Instructions for the task: What the task needs is the data below, written out verbatim.

Supplied data:
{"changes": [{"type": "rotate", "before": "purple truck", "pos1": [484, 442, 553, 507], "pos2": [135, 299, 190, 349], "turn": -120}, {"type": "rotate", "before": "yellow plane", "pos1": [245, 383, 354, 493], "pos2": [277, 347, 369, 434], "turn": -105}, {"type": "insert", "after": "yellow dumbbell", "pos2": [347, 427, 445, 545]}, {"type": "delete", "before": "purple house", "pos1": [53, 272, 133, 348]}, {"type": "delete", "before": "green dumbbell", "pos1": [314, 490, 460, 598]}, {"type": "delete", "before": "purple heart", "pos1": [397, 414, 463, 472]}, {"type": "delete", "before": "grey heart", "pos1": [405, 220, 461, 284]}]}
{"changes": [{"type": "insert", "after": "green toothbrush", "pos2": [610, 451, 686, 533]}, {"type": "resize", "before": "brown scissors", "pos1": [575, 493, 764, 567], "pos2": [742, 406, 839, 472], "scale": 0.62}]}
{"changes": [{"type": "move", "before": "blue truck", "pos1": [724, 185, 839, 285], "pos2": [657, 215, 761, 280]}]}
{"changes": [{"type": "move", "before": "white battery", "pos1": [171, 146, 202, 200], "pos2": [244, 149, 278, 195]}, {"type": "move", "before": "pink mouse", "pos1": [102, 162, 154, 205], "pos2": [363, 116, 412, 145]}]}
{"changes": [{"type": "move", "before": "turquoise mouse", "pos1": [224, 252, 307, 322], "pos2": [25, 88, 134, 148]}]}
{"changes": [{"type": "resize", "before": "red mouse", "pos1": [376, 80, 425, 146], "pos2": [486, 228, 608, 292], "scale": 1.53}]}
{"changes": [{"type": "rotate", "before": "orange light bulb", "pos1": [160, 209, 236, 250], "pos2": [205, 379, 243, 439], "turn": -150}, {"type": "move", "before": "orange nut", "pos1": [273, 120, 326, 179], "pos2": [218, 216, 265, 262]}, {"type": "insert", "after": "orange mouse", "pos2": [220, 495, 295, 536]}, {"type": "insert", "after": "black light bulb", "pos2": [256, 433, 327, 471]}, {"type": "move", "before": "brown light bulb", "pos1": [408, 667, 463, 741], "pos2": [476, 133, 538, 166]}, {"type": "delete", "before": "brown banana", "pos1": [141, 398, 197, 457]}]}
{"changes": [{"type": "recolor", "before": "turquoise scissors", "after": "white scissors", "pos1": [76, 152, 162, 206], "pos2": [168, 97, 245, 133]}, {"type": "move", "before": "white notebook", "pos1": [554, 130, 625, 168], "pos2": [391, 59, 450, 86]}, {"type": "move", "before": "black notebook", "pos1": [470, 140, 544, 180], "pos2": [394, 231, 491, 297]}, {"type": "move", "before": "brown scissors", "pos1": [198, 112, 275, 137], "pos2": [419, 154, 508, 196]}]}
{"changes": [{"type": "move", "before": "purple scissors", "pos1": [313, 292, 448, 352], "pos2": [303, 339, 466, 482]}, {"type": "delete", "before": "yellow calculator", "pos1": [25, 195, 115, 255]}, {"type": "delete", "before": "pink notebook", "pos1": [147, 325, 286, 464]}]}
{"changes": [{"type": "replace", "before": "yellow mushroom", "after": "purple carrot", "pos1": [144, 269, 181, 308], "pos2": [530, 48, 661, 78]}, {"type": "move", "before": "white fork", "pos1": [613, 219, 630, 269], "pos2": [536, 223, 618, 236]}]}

Problem solution:
{"changes": [{"type": "rotate", "before": "purple truck", "pos1": [484, 442, 553, 507], "pos2": [135, 299, 190, 349], "turn": -120}, {"type": "rotate", "before": "yellow plane", "pos1": [245, 383, 354, 493], "pos2": [277, 347, 369, 434], "turn": -105}, {"type": "insert", "after": "yellow dumbbell", "pos2": [347, 427, 445, 545]}, {"type": "delete", "before": "purple house", "pos1": [53, 272, 133, 348]}, {"type": "delete", "before": "green dumbbell", "pos1": [314, 490, 460, 598]}, {"type": "delete", "before": "purple heart", "pos1": [397, 414, 463, 472]}, {"type": "delete", "before": "grey heart", "pos1": [405, 220, 461, 284]}]}
{"changes": [{"type": "insert", "after": "green toothbrush", "pos2": [610, 451, 686, 533]}, {"type": "resize", "before": "brown scissors", "pos1": [575, 493, 764, 567], "pos2": [742, 406, 839, 472], "scale": 0.62}]}
{"changes": [{"type": "move", "before": "blue truck", "pos1": [724, 185, 839, 285], "pos2": [657, 215, 761, 280]}]}
{"changes": [{"type": "move", "before": "white battery", "pos1": [171, 146, 202, 200], "pos2": [244, 149, 278, 195]}, {"type": "move", "before": "pink mouse", "pos1": [102, 162, 154, 205], "pos2": [363, 116, 412, 145]}]}
{"changes": [{"type": "move", "before": "turquoise mouse", "pos1": [224, 252, 307, 322], "pos2": [25, 88, 134, 148]}]}
{"changes": [{"type": "resize", "before": "red mouse", "pos1": [376, 80, 425, 146], "pos2": [486, 228, 608, 292], "scale": 1.53}]}
{"changes": [{"type": "rotate", "before": "orange light bulb", "pos1": [160, 209, 236, 250], "pos2": [205, 379, 243, 439], "turn": -150}, {"type": "move", "before": "orange nut", "pos1": [273, 120, 326, 179], "pos2": [218, 216, 265, 262]}, {"type": "insert", "after": "orange mouse", "pos2": [220, 495, 295, 536]}, {"type": "insert", "after": "black light bulb", "pos2": [256, 433, 327, 471]}, {"type": "move", "before": "brown light bulb", "pos1": [408, 667, 463, 741], "pos2": [476, 133, 538, 166]}, {"type": "delete", "before": "brown banana", "pos1": [141, 398, 197, 457]}]}
{"changes": [{"type": "recolor", "before": "turquoise scissors", "after": "white scissors", "pos1": [76, 152, 162, 206], "pos2": [168, 97, 245, 133]}, {"type": "move", "before": "white notebook", "pos1": [554, 130, 625, 168], "pos2": [391, 59, 450, 86]}, {"type": "move", "before": "black notebook", "pos1": [470, 140, 544, 180], "pos2": [394, 231, 491, 297]}, {"type": "move", "before": "brown scissors", "pos1": [198, 112, 275, 137], "pos2": [419, 154, 508, 196]}]}
{"changes": [{"type": "move", "before": "purple scissors", "pos1": [313, 292, 448, 352], "pos2": [303, 339, 466, 482]}, {"type": "delete", "before": "yellow calculator", "pos1": [25, 195, 115, 255]}, {"type": "delete", "before": "pink notebook", "pos1": [147, 325, 286, 464]}]}
{"changes": [{"type": "replace", "before": "yellow mushroom", "after": "purple carrot", "pos1": [144, 269, 181, 308], "pos2": [530, 48, 661, 78]}, {"type": "move", "before": "white fork", "pos1": [613, 219, 630, 269], "pos2": [536, 223, 618, 236]}]}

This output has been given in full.